***** RECORDS TO USE *****
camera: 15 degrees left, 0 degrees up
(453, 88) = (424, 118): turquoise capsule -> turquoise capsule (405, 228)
*****
***** RECORDS TO USE *****
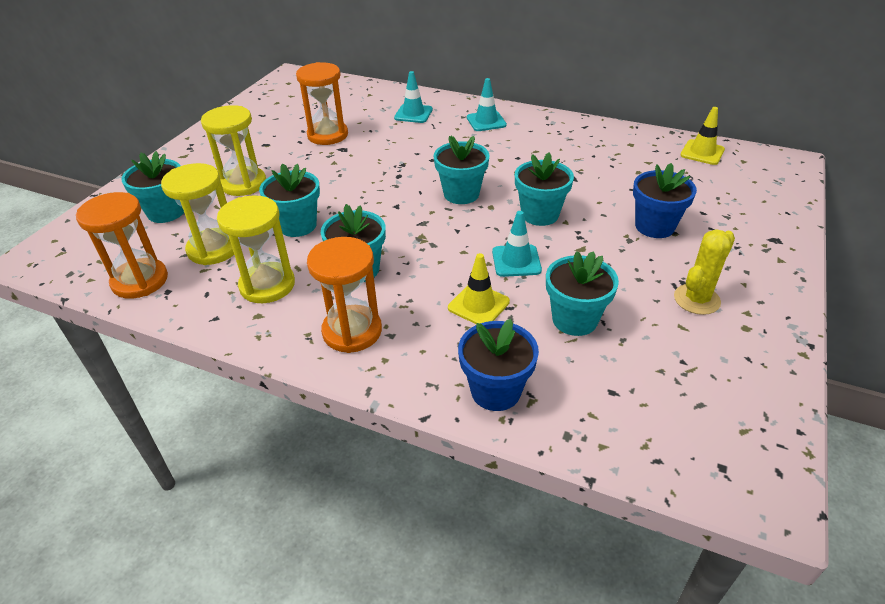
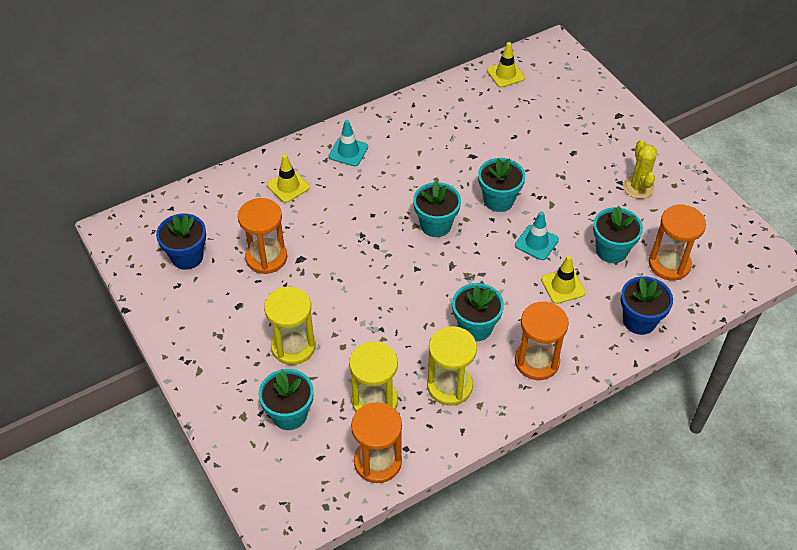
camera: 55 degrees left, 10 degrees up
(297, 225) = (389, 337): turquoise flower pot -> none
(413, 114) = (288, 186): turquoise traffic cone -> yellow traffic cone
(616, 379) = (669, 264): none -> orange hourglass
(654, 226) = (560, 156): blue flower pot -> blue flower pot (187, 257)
*****
● **EXERCISE**
Answer with a single number, the count of lines above that contain "left".

● **TASK SOLUTION**
2